> _What this task involves_
After locating the line that contains "(137, 211) = (461, 128): pink" in the listing below, write out that line and every following line exactly, with no other output.

> _Material for this task_
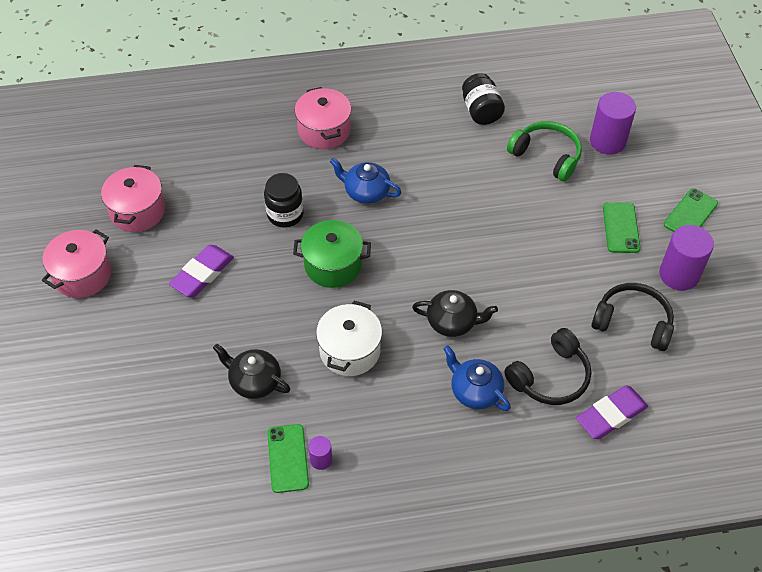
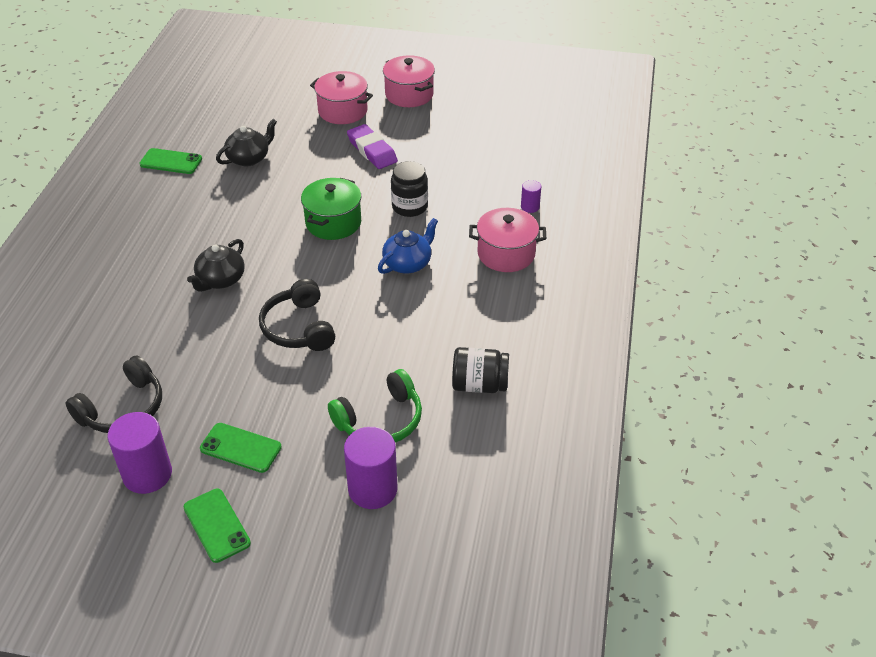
camera: 110 degrees right, 10 degrees down
(137, 211) = (461, 128): pink pot -> pink pot (342, 111)
(321, 459) = (156, 177): purple cylinder -> purple cylinder (530, 207)
(350, 351) = (238, 212): white pot -> none
(475, 391) = (143, 273): blue teapot -> none
(550, 377) = (116, 326): black headphones -> black headphones (298, 328)
(611, 415) = (48, 353): purple eraser -> none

> _Response to the exercise_
(137, 211) = (461, 128): pink pot -> pink pot (342, 111)
(321, 459) = (156, 177): purple cylinder -> purple cylinder (530, 207)
(350, 351) = (238, 212): white pot -> none
(475, 391) = (143, 273): blue teapot -> none
(550, 377) = (116, 326): black headphones -> black headphones (298, 328)
(611, 415) = (48, 353): purple eraser -> none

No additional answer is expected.